SOURCE MATERIAL Start Marker

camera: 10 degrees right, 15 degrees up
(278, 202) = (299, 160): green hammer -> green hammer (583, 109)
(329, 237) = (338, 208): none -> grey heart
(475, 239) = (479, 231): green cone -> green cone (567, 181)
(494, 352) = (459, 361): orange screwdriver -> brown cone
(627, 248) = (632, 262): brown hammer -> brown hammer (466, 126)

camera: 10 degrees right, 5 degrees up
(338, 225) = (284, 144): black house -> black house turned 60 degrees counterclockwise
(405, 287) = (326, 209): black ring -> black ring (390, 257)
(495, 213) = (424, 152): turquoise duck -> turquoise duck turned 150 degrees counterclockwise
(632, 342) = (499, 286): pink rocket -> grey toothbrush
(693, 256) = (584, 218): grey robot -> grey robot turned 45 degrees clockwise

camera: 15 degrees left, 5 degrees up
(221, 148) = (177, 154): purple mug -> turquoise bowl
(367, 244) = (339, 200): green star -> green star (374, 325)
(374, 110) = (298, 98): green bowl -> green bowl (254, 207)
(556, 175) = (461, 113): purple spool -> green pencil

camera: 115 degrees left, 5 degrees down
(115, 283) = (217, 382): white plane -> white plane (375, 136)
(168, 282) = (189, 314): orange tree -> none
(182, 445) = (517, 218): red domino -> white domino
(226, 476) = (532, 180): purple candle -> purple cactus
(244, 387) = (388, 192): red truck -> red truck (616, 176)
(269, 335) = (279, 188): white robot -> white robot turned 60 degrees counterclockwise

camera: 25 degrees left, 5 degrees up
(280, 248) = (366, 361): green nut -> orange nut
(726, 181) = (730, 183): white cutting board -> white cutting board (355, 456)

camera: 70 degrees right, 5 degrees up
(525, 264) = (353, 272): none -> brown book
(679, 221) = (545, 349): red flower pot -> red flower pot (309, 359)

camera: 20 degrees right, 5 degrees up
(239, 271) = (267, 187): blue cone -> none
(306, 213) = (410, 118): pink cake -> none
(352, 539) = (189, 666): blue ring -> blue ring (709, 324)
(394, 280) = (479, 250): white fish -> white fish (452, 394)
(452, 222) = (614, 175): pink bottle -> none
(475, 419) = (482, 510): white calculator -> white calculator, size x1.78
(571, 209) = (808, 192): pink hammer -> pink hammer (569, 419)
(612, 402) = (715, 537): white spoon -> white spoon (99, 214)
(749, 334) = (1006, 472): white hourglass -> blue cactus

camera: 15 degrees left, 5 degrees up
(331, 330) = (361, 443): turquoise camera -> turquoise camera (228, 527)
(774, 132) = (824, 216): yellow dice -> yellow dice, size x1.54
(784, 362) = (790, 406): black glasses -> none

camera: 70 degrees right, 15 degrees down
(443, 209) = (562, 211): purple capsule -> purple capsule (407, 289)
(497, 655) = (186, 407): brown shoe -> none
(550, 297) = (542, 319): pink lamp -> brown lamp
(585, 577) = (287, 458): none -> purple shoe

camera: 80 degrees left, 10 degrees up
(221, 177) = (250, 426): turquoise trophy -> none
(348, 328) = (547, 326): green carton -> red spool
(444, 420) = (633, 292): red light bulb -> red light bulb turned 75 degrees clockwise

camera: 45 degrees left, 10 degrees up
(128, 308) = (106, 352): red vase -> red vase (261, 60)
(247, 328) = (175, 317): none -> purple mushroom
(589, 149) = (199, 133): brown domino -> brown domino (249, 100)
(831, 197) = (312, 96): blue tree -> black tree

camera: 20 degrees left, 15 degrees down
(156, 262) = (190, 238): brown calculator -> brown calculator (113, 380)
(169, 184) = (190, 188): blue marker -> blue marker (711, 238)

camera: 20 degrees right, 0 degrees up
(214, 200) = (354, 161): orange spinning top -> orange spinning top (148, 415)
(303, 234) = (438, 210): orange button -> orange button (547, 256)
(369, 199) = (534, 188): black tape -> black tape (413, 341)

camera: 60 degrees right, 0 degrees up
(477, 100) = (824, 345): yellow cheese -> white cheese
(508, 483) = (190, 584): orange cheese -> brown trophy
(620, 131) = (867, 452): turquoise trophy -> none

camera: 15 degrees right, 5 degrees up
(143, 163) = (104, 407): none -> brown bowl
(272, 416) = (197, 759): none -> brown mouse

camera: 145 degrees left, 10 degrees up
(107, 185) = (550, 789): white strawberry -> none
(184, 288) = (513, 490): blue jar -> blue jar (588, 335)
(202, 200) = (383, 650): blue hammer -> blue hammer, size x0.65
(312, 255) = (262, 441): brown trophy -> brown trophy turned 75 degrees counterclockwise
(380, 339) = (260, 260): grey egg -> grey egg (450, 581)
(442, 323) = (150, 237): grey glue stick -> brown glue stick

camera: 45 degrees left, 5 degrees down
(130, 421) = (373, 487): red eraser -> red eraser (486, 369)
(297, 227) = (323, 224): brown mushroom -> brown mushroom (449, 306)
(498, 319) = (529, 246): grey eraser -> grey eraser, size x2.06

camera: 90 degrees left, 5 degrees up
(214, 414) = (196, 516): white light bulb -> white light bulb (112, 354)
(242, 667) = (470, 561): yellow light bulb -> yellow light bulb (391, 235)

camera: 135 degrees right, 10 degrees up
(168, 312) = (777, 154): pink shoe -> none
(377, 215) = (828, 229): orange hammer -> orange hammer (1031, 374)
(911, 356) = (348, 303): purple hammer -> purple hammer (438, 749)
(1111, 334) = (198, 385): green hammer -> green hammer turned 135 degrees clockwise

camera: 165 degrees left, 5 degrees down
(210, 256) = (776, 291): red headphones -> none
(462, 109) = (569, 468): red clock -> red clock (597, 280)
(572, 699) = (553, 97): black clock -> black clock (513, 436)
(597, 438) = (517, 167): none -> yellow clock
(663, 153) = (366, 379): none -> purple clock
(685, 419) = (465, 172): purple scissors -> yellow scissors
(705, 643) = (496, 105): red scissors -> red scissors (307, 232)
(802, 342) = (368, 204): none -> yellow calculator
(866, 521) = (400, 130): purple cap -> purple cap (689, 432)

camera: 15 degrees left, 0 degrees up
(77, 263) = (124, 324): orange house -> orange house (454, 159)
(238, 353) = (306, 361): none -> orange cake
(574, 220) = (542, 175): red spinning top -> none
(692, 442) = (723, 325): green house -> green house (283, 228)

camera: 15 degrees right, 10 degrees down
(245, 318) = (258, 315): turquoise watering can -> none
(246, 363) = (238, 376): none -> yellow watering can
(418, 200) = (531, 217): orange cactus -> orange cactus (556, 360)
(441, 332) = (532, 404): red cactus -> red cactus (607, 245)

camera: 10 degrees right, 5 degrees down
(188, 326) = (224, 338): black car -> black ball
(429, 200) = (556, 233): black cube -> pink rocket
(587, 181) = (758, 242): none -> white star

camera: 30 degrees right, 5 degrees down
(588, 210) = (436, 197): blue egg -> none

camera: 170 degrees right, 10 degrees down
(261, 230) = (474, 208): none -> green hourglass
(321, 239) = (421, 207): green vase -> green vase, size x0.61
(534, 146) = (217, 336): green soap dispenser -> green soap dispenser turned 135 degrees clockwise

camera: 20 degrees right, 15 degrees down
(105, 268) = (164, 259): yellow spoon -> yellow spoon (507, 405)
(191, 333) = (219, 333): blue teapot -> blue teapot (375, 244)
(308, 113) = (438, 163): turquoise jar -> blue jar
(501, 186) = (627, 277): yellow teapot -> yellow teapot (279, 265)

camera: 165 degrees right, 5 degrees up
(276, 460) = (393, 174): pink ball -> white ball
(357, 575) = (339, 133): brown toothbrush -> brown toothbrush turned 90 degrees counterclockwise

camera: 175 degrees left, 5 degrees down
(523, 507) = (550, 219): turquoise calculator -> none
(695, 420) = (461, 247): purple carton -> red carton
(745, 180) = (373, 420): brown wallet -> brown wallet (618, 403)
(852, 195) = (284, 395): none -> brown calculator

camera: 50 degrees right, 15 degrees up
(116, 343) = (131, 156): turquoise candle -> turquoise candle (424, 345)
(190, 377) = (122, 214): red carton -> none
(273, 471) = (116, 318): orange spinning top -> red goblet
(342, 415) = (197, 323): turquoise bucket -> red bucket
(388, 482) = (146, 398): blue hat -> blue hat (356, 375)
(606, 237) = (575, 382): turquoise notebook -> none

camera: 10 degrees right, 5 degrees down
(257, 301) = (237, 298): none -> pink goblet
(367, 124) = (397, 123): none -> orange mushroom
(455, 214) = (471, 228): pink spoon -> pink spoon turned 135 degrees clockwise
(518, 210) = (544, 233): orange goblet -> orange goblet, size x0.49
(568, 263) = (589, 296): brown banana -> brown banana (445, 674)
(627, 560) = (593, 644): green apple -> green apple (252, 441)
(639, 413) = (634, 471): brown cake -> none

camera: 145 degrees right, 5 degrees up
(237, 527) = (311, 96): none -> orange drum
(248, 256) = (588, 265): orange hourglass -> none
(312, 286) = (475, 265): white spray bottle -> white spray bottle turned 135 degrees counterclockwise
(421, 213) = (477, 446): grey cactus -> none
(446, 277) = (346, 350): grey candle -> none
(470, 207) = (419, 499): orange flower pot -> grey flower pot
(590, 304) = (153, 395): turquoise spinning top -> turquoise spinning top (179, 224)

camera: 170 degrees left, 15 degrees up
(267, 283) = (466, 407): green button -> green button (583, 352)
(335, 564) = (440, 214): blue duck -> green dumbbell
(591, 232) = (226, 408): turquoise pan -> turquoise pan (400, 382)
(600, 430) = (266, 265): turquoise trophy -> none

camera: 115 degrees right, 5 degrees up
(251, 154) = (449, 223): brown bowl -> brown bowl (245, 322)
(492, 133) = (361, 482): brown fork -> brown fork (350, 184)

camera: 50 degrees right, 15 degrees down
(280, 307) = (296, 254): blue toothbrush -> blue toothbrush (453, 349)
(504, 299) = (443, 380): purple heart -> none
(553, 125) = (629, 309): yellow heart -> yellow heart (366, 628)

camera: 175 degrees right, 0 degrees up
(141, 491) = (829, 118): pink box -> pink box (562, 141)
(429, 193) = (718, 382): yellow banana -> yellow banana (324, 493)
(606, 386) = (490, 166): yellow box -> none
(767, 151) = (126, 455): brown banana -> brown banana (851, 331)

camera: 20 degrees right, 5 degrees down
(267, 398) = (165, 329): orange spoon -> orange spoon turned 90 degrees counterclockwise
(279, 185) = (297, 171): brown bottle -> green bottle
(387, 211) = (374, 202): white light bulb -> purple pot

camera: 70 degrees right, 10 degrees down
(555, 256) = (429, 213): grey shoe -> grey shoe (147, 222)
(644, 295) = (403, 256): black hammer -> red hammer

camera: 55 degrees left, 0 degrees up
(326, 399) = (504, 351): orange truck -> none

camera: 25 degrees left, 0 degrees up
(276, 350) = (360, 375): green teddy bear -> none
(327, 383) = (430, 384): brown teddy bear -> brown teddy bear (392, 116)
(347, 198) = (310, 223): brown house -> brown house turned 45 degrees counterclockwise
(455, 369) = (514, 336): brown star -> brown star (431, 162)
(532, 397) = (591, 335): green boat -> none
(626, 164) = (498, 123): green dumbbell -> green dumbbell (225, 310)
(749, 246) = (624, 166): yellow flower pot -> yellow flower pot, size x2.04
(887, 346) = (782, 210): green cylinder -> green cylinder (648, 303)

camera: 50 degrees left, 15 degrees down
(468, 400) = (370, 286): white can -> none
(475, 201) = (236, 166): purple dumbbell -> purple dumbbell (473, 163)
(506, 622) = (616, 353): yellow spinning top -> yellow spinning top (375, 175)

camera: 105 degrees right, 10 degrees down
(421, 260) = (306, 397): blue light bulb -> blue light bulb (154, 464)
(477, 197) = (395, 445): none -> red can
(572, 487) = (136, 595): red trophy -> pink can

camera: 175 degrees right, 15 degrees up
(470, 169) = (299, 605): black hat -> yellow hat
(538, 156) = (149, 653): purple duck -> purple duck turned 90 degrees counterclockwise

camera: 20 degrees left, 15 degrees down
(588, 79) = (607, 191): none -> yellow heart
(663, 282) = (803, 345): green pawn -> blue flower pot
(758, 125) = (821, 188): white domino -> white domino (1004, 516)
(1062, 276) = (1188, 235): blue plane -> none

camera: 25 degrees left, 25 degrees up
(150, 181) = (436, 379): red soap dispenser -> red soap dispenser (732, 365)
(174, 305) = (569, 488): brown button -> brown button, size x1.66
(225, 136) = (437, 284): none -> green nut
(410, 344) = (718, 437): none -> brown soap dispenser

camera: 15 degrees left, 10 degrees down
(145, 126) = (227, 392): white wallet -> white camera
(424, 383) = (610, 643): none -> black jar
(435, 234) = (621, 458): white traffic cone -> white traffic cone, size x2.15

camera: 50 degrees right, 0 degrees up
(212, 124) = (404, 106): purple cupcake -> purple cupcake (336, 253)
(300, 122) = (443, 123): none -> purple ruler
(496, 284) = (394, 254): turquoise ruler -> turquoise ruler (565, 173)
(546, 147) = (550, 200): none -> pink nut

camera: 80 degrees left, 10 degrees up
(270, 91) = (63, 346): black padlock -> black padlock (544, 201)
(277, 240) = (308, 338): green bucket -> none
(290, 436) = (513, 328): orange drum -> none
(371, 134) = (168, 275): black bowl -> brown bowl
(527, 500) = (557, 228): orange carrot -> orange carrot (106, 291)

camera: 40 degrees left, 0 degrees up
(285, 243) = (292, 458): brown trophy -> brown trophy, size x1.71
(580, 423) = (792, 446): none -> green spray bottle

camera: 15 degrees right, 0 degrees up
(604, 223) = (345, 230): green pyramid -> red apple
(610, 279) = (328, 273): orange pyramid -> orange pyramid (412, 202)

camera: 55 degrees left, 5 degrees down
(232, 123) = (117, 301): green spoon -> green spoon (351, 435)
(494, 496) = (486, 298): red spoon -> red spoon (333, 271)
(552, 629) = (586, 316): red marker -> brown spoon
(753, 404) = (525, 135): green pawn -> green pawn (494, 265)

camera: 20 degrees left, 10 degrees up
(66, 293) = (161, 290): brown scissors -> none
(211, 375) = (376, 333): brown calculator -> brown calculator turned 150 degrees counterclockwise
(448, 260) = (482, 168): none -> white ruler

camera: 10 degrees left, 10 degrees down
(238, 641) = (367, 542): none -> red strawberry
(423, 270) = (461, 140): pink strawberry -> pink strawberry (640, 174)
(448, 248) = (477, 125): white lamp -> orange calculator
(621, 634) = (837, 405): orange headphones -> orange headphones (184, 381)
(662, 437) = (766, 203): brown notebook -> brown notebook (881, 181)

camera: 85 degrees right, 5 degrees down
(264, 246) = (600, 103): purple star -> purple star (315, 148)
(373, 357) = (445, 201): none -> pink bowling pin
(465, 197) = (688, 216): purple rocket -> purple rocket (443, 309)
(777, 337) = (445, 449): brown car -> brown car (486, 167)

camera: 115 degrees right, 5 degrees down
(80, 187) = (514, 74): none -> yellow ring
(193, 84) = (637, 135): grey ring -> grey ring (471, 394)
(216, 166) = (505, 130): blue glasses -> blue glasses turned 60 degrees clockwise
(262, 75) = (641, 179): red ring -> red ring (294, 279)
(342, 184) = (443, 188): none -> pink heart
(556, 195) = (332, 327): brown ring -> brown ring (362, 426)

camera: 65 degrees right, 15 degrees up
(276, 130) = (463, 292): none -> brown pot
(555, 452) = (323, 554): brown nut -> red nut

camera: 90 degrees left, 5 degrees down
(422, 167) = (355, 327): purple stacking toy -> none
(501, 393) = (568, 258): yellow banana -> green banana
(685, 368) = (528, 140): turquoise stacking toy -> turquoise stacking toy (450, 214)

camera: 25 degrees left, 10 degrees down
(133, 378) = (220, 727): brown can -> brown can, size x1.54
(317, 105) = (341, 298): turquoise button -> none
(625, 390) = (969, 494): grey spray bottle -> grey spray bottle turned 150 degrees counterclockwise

SOURCE MATERIAL End Marker

** WHAT YOU ARE ASKED TO DO **
Above are the records. Identify each line that contains the word "light".

** EXPECTED ANSWER **
(444, 420) = (633, 292): red light bulb -> red light bulb turned 75 degrees clockwise
(214, 414) = (196, 516): white light bulb -> white light bulb (112, 354)
(242, 667) = (470, 561): yellow light bulb -> yellow light bulb (391, 235)
(387, 211) = (374, 202): white light bulb -> purple pot
(421, 260) = (306, 397): blue light bulb -> blue light bulb (154, 464)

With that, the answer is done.